## [TO-DO ITEM]
Set down each entry from the block beneath, exactly as written.

## [RECORDS FOR THIS TASK]

# # #

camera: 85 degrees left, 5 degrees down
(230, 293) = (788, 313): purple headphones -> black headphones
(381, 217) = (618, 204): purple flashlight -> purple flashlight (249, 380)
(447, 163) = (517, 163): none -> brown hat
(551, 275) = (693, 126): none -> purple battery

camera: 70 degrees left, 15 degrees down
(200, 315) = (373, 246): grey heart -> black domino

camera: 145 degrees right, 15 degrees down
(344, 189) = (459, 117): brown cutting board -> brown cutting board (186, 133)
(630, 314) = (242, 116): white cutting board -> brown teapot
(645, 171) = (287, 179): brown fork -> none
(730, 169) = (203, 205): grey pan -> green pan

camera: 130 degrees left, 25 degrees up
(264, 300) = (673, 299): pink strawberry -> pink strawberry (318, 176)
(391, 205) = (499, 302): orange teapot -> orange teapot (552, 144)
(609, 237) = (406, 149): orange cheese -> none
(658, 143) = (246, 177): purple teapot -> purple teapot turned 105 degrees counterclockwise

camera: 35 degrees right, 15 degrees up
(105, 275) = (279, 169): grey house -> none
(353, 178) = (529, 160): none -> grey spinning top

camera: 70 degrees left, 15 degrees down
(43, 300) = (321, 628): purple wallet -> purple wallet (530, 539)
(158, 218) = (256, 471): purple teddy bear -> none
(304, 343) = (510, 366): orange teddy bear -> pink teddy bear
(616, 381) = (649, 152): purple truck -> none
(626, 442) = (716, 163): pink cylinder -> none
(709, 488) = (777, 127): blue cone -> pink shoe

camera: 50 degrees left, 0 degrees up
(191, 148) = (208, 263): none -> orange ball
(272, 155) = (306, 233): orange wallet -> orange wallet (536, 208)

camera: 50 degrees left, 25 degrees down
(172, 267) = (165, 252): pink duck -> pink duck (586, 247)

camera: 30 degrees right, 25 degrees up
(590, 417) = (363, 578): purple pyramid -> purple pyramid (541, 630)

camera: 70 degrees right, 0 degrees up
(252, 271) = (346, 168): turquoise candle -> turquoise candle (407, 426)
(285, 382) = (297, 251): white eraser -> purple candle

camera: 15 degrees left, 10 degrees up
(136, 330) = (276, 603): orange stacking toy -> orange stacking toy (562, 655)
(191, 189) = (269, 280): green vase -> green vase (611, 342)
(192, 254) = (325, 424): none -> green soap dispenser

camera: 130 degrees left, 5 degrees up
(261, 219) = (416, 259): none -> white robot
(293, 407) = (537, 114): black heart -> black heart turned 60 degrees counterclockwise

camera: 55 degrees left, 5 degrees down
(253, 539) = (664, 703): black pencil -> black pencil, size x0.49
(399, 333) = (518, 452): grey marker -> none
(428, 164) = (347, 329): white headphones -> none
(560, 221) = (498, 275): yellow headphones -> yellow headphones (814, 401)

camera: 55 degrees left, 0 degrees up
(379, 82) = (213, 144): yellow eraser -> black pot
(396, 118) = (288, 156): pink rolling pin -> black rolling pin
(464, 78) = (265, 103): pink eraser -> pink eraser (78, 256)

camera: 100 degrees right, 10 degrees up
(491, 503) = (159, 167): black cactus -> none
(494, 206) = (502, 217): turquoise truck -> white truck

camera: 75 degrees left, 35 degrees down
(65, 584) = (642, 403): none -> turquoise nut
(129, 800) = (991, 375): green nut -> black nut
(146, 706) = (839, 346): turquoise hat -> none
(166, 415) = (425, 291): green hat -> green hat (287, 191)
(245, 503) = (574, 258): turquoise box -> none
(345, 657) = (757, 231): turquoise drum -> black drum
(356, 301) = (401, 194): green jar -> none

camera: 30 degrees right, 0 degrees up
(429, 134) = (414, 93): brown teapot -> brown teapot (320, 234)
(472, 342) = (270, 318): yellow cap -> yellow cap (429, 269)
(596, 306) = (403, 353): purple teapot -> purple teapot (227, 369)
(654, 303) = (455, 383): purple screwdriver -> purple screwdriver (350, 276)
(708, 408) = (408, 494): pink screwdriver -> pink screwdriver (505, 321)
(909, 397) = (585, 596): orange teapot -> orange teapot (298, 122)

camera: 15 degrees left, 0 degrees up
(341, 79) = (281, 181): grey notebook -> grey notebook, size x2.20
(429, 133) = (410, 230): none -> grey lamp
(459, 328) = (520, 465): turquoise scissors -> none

# # #

## [RESULT OF THIS EXERCISE]
camera: 85 degrees left, 5 degrees down
(230, 293) = (788, 313): purple headphones -> black headphones
(381, 217) = (618, 204): purple flashlight -> purple flashlight (249, 380)
(447, 163) = (517, 163): none -> brown hat
(551, 275) = (693, 126): none -> purple battery

camera: 70 degrees left, 15 degrees down
(200, 315) = (373, 246): grey heart -> black domino

camera: 145 degrees right, 15 degrees down
(344, 189) = (459, 117): brown cutting board -> brown cutting board (186, 133)
(630, 314) = (242, 116): white cutting board -> brown teapot
(645, 171) = (287, 179): brown fork -> none
(730, 169) = (203, 205): grey pan -> green pan

camera: 130 degrees left, 25 degrees up
(264, 300) = (673, 299): pink strawberry -> pink strawberry (318, 176)
(391, 205) = (499, 302): orange teapot -> orange teapot (552, 144)
(609, 237) = (406, 149): orange cheese -> none
(658, 143) = (246, 177): purple teapot -> purple teapot turned 105 degrees counterclockwise

camera: 35 degrees right, 15 degrees up
(105, 275) = (279, 169): grey house -> none
(353, 178) = (529, 160): none -> grey spinning top

camera: 70 degrees left, 15 degrees down
(43, 300) = (321, 628): purple wallet -> purple wallet (530, 539)
(158, 218) = (256, 471): purple teddy bear -> none
(304, 343) = (510, 366): orange teddy bear -> pink teddy bear
(616, 381) = (649, 152): purple truck -> none
(626, 442) = (716, 163): pink cylinder -> none
(709, 488) = (777, 127): blue cone -> pink shoe

camera: 50 degrees left, 0 degrees up
(191, 148) = (208, 263): none -> orange ball
(272, 155) = (306, 233): orange wallet -> orange wallet (536, 208)

camera: 50 degrees left, 25 degrees down
(172, 267) = (165, 252): pink duck -> pink duck (586, 247)

camera: 30 degrees right, 25 degrees up
(590, 417) = (363, 578): purple pyramid -> purple pyramid (541, 630)

camera: 70 degrees right, 0 degrees up
(252, 271) = (346, 168): turquoise candle -> turquoise candle (407, 426)
(285, 382) = (297, 251): white eraser -> purple candle

camera: 15 degrees left, 10 degrees up
(136, 330) = (276, 603): orange stacking toy -> orange stacking toy (562, 655)
(191, 189) = (269, 280): green vase -> green vase (611, 342)
(192, 254) = (325, 424): none -> green soap dispenser

camera: 130 degrees left, 5 degrees up
(261, 219) = (416, 259): none -> white robot
(293, 407) = (537, 114): black heart -> black heart turned 60 degrees counterclockwise

camera: 55 degrees left, 5 degrees down
(253, 539) = (664, 703): black pencil -> black pencil, size x0.49
(399, 333) = (518, 452): grey marker -> none
(428, 164) = (347, 329): white headphones -> none
(560, 221) = (498, 275): yellow headphones -> yellow headphones (814, 401)

camera: 55 degrees left, 0 degrees up
(379, 82) = (213, 144): yellow eraser -> black pot
(396, 118) = (288, 156): pink rolling pin -> black rolling pin
(464, 78) = (265, 103): pink eraser -> pink eraser (78, 256)

camera: 100 degrees right, 10 degrees up
(491, 503) = (159, 167): black cactus -> none
(494, 206) = (502, 217): turquoise truck -> white truck

camera: 75 degrees left, 35 degrees down
(65, 584) = (642, 403): none -> turquoise nut
(129, 800) = (991, 375): green nut -> black nut
(146, 706) = (839, 346): turquoise hat -> none
(166, 415) = (425, 291): green hat -> green hat (287, 191)
(245, 503) = (574, 258): turquoise box -> none
(345, 657) = (757, 231): turquoise drum -> black drum
(356, 301) = (401, 194): green jar -> none

camera: 30 degrees right, 0 degrees up
(429, 134) = (414, 93): brown teapot -> brown teapot (320, 234)
(472, 342) = (270, 318): yellow cap -> yellow cap (429, 269)
(596, 306) = (403, 353): purple teapot -> purple teapot (227, 369)
(654, 303) = (455, 383): purple screwdriver -> purple screwdriver (350, 276)
(708, 408) = (408, 494): pink screwdriver -> pink screwdriver (505, 321)
(909, 397) = (585, 596): orange teapot -> orange teapot (298, 122)

camera: 15 degrees left, 0 degrees up
(341, 79) = (281, 181): grey notebook -> grey notebook, size x2.20
(429, 133) = (410, 230): none -> grey lamp
(459, 328) = (520, 465): turquoise scissors -> none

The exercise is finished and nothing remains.